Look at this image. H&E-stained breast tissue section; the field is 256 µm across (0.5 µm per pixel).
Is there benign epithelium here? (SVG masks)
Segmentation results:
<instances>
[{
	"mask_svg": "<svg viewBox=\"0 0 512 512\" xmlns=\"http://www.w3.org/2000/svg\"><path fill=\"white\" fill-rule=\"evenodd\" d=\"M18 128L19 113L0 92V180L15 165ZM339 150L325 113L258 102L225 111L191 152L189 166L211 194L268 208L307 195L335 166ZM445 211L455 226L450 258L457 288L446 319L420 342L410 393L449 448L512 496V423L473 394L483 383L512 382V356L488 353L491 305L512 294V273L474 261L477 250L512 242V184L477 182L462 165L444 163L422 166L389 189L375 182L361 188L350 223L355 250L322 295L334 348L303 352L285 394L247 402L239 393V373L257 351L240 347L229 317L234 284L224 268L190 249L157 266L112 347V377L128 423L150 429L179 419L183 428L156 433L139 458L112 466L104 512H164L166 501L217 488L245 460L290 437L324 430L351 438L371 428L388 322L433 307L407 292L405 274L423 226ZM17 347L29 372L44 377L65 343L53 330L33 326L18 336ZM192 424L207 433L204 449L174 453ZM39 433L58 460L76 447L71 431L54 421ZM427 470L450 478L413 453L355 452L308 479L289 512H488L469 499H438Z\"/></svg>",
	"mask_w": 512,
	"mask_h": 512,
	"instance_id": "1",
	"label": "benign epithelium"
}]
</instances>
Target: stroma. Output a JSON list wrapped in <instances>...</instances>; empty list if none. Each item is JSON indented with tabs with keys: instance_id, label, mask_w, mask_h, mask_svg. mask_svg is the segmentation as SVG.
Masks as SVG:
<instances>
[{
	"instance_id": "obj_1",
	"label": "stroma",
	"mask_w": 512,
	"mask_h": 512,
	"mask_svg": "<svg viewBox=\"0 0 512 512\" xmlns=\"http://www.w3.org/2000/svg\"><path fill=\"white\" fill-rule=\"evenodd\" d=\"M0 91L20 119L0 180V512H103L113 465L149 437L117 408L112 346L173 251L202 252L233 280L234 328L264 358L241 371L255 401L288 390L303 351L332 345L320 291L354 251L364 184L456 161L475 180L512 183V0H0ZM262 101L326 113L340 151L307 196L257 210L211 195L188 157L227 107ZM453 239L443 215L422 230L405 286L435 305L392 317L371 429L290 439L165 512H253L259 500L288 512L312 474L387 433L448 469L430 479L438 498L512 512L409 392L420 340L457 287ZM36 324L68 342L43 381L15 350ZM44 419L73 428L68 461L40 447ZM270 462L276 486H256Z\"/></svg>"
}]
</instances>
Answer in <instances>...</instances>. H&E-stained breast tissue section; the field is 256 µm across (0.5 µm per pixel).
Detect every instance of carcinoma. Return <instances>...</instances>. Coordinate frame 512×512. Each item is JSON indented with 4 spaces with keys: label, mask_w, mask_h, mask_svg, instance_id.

★ ★ ★

§ **Directive**
The first line of the records and every line down to the line with "Answer in <instances>...</instances>." must be quoted exactly; leave out all else.

§ **The answer**
Look at this image. H&E-stained breast tissue section; the field is 256 µm across (0.5 µm per pixel).
Is there benign epithelium here? (SVG masks)
Segmentation results:
<instances>
[{
	"mask_svg": "<svg viewBox=\"0 0 512 512\" xmlns=\"http://www.w3.org/2000/svg\"><path fill=\"white\" fill-rule=\"evenodd\" d=\"M18 128L19 113L0 92V180L15 165ZM339 150L325 113L258 102L225 111L191 152L189 166L211 194L268 208L307 195L335 166ZM445 211L455 226L450 258L457 288L446 319L420 342L410 393L449 448L512 496V423L473 394L483 383L512 382V356L488 353L491 305L512 294V273L474 261L477 250L512 242V184L477 182L462 165L444 163L422 166L389 189L375 182L361 188L350 223L355 250L322 295L334 348L303 352L285 394L247 402L239 393V373L257 351L240 347L229 317L234 284L224 268L190 249L157 266L112 347V377L128 423L150 429L179 419L183 428L156 433L139 458L112 466L104 512H164L166 501L217 488L245 460L290 437L324 430L351 438L371 428L388 322L433 307L407 292L405 274L423 226ZM17 347L29 372L44 377L65 343L53 330L33 326L18 336ZM192 424L207 433L204 449L174 453ZM39 433L58 460L76 447L71 431L54 421ZM427 470L450 478L413 453L355 452L308 479L289 512H488L469 499H438Z\"/></svg>",
	"mask_w": 512,
	"mask_h": 512,
	"instance_id": "1",
	"label": "benign epithelium"
}]
</instances>
Target: stroma. Output a JSON list wrapped in <instances>...</instances>; empty list if none. Each item is JSON indented with tabs with keys: instance_id, label, mask_w, mask_h, mask_svg. mask_svg is the segmentation as SVG.
Masks as SVG:
<instances>
[{
	"instance_id": "obj_1",
	"label": "stroma",
	"mask_w": 512,
	"mask_h": 512,
	"mask_svg": "<svg viewBox=\"0 0 512 512\" xmlns=\"http://www.w3.org/2000/svg\"><path fill=\"white\" fill-rule=\"evenodd\" d=\"M0 91L20 119L0 180V512H103L113 465L149 437L117 408L112 346L173 251L202 252L233 280L234 328L264 358L241 371L255 401L288 390L303 351L332 345L320 291L354 251L364 184L456 161L475 180L512 183V0H0ZM262 101L326 113L340 151L307 196L257 210L211 195L188 157L227 107ZM453 239L443 215L422 230L405 286L435 305L392 317L371 429L290 439L165 512H253L259 500L288 512L312 474L387 433L448 469L430 479L438 498L512 512L409 392L420 340L457 287ZM36 324L68 342L43 381L15 350ZM44 419L73 428L68 461L40 447ZM270 462L276 486H256Z\"/></svg>"
}]
</instances>
Answer in <instances>...</instances>. H&E-stained breast tissue section; the field is 256 µm across (0.5 µm per pixel).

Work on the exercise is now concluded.